Reproduce word for word the lines that begin at the one containing "James Blake (254, 140)" and end with the one containing "y) coordinate at center.". Leave the pictures out of your copy.

* Start Data listing *

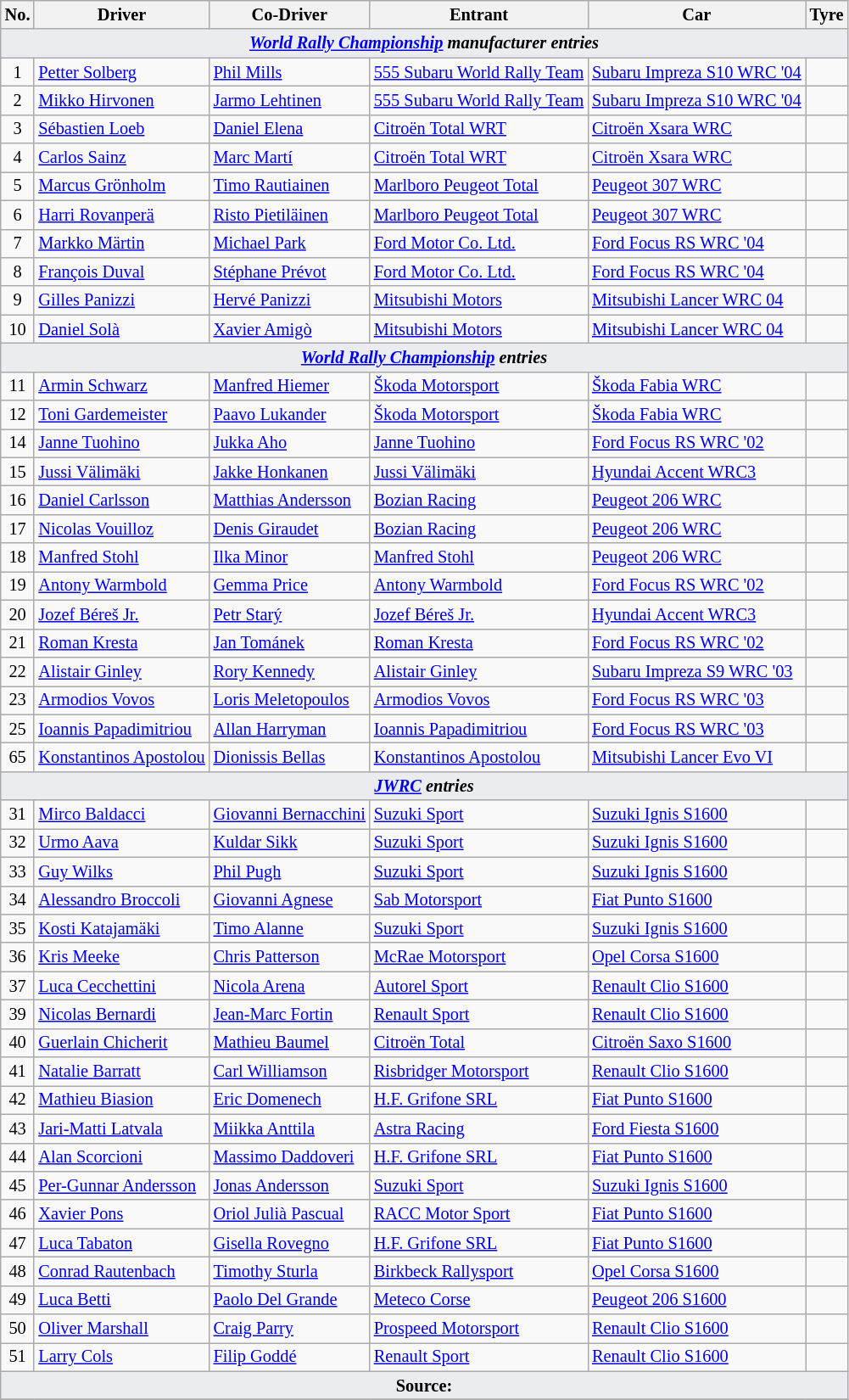
25 (18, 729)
10 (18, 329)
Meteco Corse (478, 1299)
Daniel Elena (290, 129)
Phil Mills (290, 72)
33 (18, 871)
Alan Scorcioni (121, 1157)
Marcus Grönholm (121, 186)
Mikko Hirvonen (121, 100)
Prospeed Motorsport (478, 1328)
Risbridger Motorsport (478, 1071)
Oriol Julià Pascual (290, 1214)
Rory Kennedy (290, 671)
40 (18, 1042)
Timothy Sturla (290, 1271)
44 (18, 1157)
Allan Harryman (290, 729)
Guerlain Chicherit (121, 1042)
World Rally Championship manufacturer entries (424, 43)
2 (18, 100)
Eric Domenech (290, 1099)
Marc Martí (290, 158)
Chris Patterson (290, 957)
Co-Driver (290, 14)
42 (18, 1099)
22 (18, 671)
Nicolas Bernardi (121, 1014)
48 (18, 1271)
Guy Wilks (121, 871)
Toni Gardemeister (121, 415)
19 (18, 585)
Autorel Sport (478, 986)
Jakke Honkanen (290, 472)
5 (18, 186)
3 (18, 129)
Stéphane Prévot (290, 271)
Citroën Saxo S1600 (696, 1042)
Gisella Rovegno (290, 1243)
Peugeot 206 S1600 (696, 1299)
Xavier Amigò (290, 329)
Luca Betti (121, 1299)
47 (18, 1243)
Carlos Sainz (121, 158)
Daniel Solà (121, 329)
Loris Meletopoulos (290, 700)
Miikka Anttila (290, 1128)
Entrant (478, 14)
Mirco Baldacci (121, 814)
JWRC entries (424, 785)
Carl Williamson (290, 1071)
Jean-Marc Fortin (290, 1014)
23 (18, 700)
Manfred Hiemer (290, 386)
15 (18, 472)
Car (696, 14)
11 (18, 386)
Kosti Katajamäki (121, 928)
RACC Motor Sport (478, 1214)
Hervé Panizzi (290, 300)
Massimo Daddoveri (290, 1157)
Mathieu Biasion (121, 1099)
51 (18, 1356)
McRae Motorsport (478, 957)
Gemma Price (290, 585)
31 (18, 814)
Jukka Aho (290, 443)
Ford Fiesta S1600 (696, 1128)
Matthias Andersson (290, 500)
Luca Cecchettini (121, 986)
18 (18, 557)
Timo Rautiainen (290, 186)
45 (18, 1185)
Nicola Arena (290, 986)
20 (18, 614)
World Rally Championship entries (424, 357)
39 (18, 1014)
Mitsubishi Lancer Evo VI (696, 757)
Alessandro Broccoli (121, 900)
Michael Park (290, 243)
Astra Racing (478, 1128)
21 (18, 643)
35 (18, 928)
Denis Giraudet (290, 528)
50 (18, 1328)
Mathieu Baumel (290, 1042)
12 (18, 415)
Kuldar Sikk (290, 842)
Armin Schwarz (121, 386)
65 (18, 757)
Jan Tománek (290, 643)
Luca Tabaton (121, 1243)
Petr Starý (290, 614)
34 (18, 900)
Risto Pietiläinen (290, 215)
Phil Pugh (290, 871)
Per-Gunnar Andersson (121, 1185)
Markko Märtin (121, 243)
Craig Parry (290, 1328)
Jarmo Lehtinen (290, 100)
Dionissis Bellas (290, 757)
Paavo Lukander (290, 415)
41 (18, 1071)
43 (18, 1128)
37 (18, 986)
Nicolas Vouilloz (121, 528)
Filip Goddé (290, 1356)
Birkbeck Rallysport (478, 1271)
Sab Motorsport (478, 900)
17 (18, 528)
Jonas Andersson (290, 1185)
Giovanni Agnese (290, 900)
Harri Rovanperä (121, 215)
Timo Alanne (290, 928)
Kris Meeke (121, 957)
Ilka Minor (290, 557)
Jari-Matti Latvala (121, 1128)
Conrad Rautenbach (121, 1271)
Xavier Pons (121, 1214)
Natalie Barratt (121, 1071)
Sébastien Loeb (121, 129)
4 (18, 158)
François Duval (121, 271)
Urmo Aava (121, 842)
14 (18, 443)
Petter Solberg (121, 72)
46 (18, 1214)
7 (18, 243)
16 (18, 500)
8 (18, 271)
Paolo Del Grande (290, 1299)
No. (18, 14)
Driver (121, 14)
6 (18, 215)
9 (18, 300)
Gilles Panizzi (121, 300)
Larry Cols (121, 1356)
Source: (424, 1385)
Oliver Marshall (121, 1328)
Giovanni Bernacchini (290, 814)
Daniel Carlsson (121, 500)
49 (18, 1299)
36 (18, 957)
Tyre (827, 14)
Citroën Total (478, 1042)
1 (18, 72)
Subaru Impreza S9 WRC '03 (696, 671)
32 (18, 842)
Provide the (x, y) coordinate of the cell's center where the given text is located.  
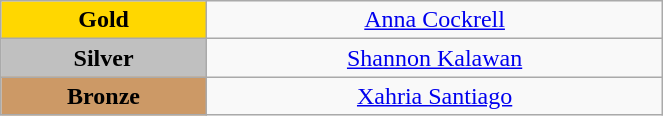
Silver (104, 58)
Anna Cockrell (434, 20)
Shannon Kalawan (434, 58)
Bronze (104, 96)
Gold (104, 20)
Xahria Santiago (434, 96)
Scan for the cell matching the given text and deliver its [x, y] coordinate at center. 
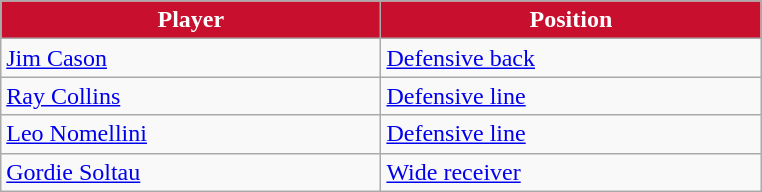
Ray Collins [191, 96]
Jim Cason [191, 58]
Wide receiver [571, 172]
Player [191, 20]
Defensive back [571, 58]
Gordie Soltau [191, 172]
Leo Nomellini [191, 134]
Position [571, 20]
Extract the (X, Y) coordinate from the center of the cell holding the provided text.  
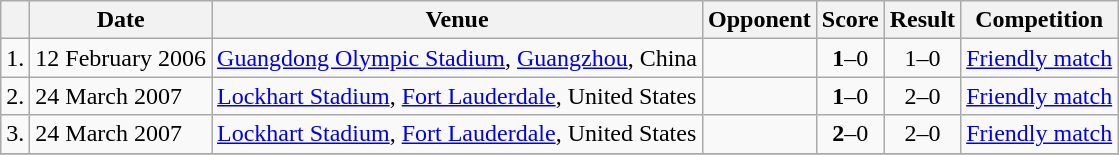
Competition (1040, 20)
Score (850, 20)
12 February 2006 (121, 58)
Guangdong Olympic Stadium, Guangzhou, China (458, 58)
2. (16, 96)
Opponent (760, 20)
Result (922, 20)
3. (16, 134)
Venue (458, 20)
Date (121, 20)
1. (16, 58)
Identify which cell holds the provided text, then report its (X, Y) central coordinate. 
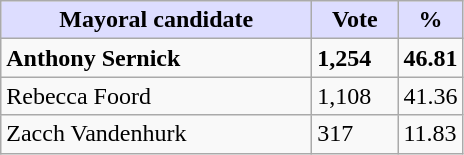
1,108 (355, 96)
317 (355, 134)
Rebecca Foord (156, 96)
Zacch Vandenhurk (156, 134)
11.83 (430, 134)
Anthony Sernick (156, 58)
% (430, 20)
46.81 (430, 58)
41.36 (430, 96)
1,254 (355, 58)
Vote (355, 20)
Mayoral candidate (156, 20)
Provide the (x, y) coordinate of the cell's center where the given text is located.  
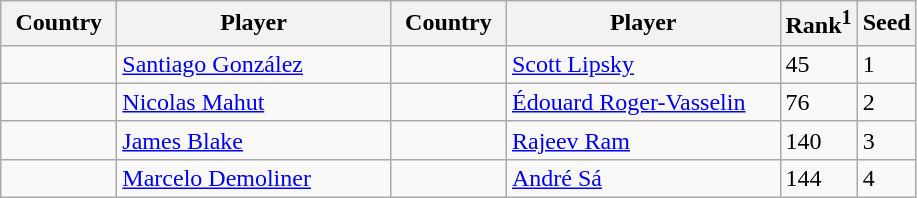
James Blake (254, 140)
3 (886, 140)
45 (818, 64)
Édouard Roger-Vasselin (643, 102)
1 (886, 64)
Scott Lipsky (643, 64)
140 (818, 140)
Nicolas Mahut (254, 102)
Rank1 (818, 24)
Rajeev Ram (643, 140)
Santiago González (254, 64)
4 (886, 178)
André Sá (643, 178)
Marcelo Demoliner (254, 178)
2 (886, 102)
76 (818, 102)
Seed (886, 24)
144 (818, 178)
Provide the [x, y] coordinate of the cell's center where the given text is located.  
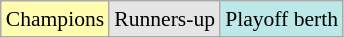
Playoff berth [282, 19]
Champions [55, 19]
Runners-up [164, 19]
Scan for the cell matching the given text and deliver its (x, y) coordinate at center. 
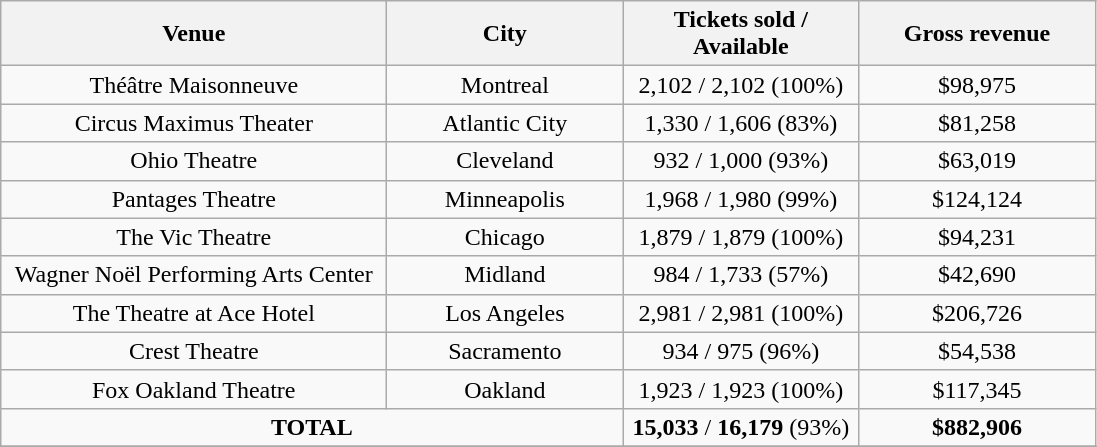
Pantages Theatre (194, 199)
Los Angeles (505, 313)
984 / 1,733 (57%) (741, 275)
City (505, 34)
Oakland (505, 389)
Montreal (505, 85)
934 / 975 (96%) (741, 351)
$882,906 (977, 427)
$54,538 (977, 351)
$63,019 (977, 161)
Gross revenue (977, 34)
Wagner Noël Performing Arts Center (194, 275)
$117,345 (977, 389)
2,102 / 2,102 (100%) (741, 85)
$42,690 (977, 275)
The Theatre at Ace Hotel (194, 313)
TOTAL (312, 427)
The Vic Theatre (194, 237)
1,879 / 1,879 (100%) (741, 237)
Fox Oakland Theatre (194, 389)
Minneapolis (505, 199)
Cleveland (505, 161)
Venue (194, 34)
$98,975 (977, 85)
$94,231 (977, 237)
Ohio Theatre (194, 161)
Midland (505, 275)
Crest Theatre (194, 351)
1,923 / 1,923 (100%) (741, 389)
1,968 / 1,980 (99%) (741, 199)
$81,258 (977, 123)
1,330 / 1,606 (83%) (741, 123)
$206,726 (977, 313)
Atlantic City (505, 123)
Chicago (505, 237)
Circus Maximus Theater (194, 123)
Théâtre Maisonneuve (194, 85)
932 / 1,000 (93%) (741, 161)
$124,124 (977, 199)
Sacramento (505, 351)
Tickets sold / Available (741, 34)
15,033 / 16,179 (93%) (741, 427)
2,981 / 2,981 (100%) (741, 313)
Scan for the cell matching the given text and deliver its [x, y] coordinate at center. 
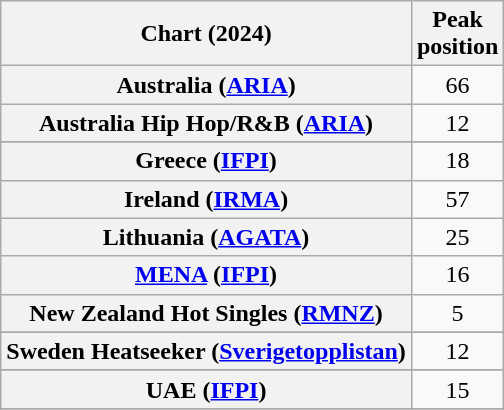
66 [457, 85]
Chart (2024) [206, 34]
Peakposition [457, 34]
16 [457, 275]
Sweden Heatseeker (Sverigetopplistan) [206, 351]
Australia (ARIA) [206, 85]
57 [457, 199]
Lithuania (AGATA) [206, 237]
MENA (IFPI) [206, 275]
18 [457, 161]
15 [457, 389]
5 [457, 313]
UAE (IFPI) [206, 389]
Ireland (IRMA) [206, 199]
25 [457, 237]
New Zealand Hot Singles (RMNZ) [206, 313]
Greece (IFPI) [206, 161]
Australia Hip Hop/R&B (ARIA) [206, 123]
Provide the (X, Y) coordinate of the cell's center where the given text is located.  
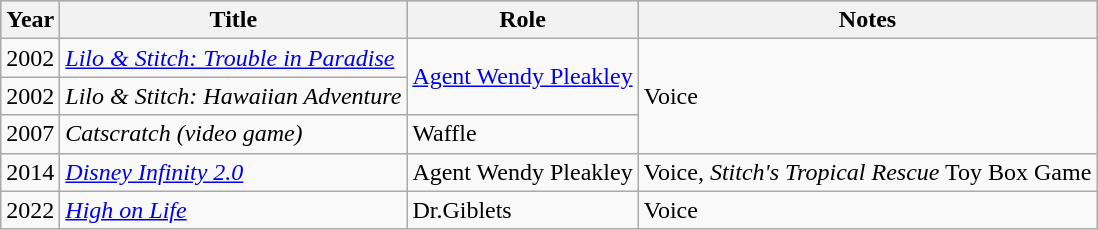
Year (30, 20)
Role (522, 20)
Voice, Stitch's Tropical Rescue Toy Box Game (868, 172)
Title (234, 20)
High on Life (234, 210)
2022 (30, 210)
Notes (868, 20)
Lilo & Stitch: Hawaiian Adventure (234, 96)
Lilo & Stitch: Trouble in Paradise (234, 58)
Catscratch (video game) (234, 134)
2014 (30, 172)
2007 (30, 134)
Dr.Giblets (522, 210)
Waffle (522, 134)
Disney Infinity 2.0 (234, 172)
For the text-containing cell, return its midpoint in [x, y] coordinate format. 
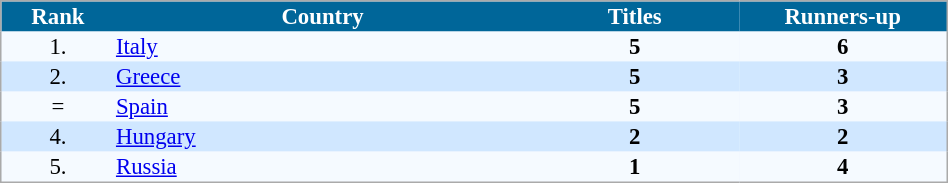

* End Data listing *

Task solution
James Blake (254, 140)
3 (886, 140)
45 (818, 64)
Édouard Roger-Vasselin (643, 102)
1 (886, 64)
Scott Lipsky (643, 64)
140 (818, 140)
Nicolas Mahut (254, 102)
Rank1 (818, 24)
Rajeev Ram (643, 140)
Santiago González (254, 64)
4 (886, 178)
André Sá (643, 178)
Marcelo Demoliner (254, 178)
2 (886, 102)
76 (818, 102)
Seed (886, 24)
144 (818, 178)
Provide the [x, y] coordinate of the cell's center where the given text is located.  
Playoff berth [282, 19]
Champions [55, 19]
Runners-up [164, 19]
Scan for the cell matching the given text and deliver its (x, y) coordinate at center. 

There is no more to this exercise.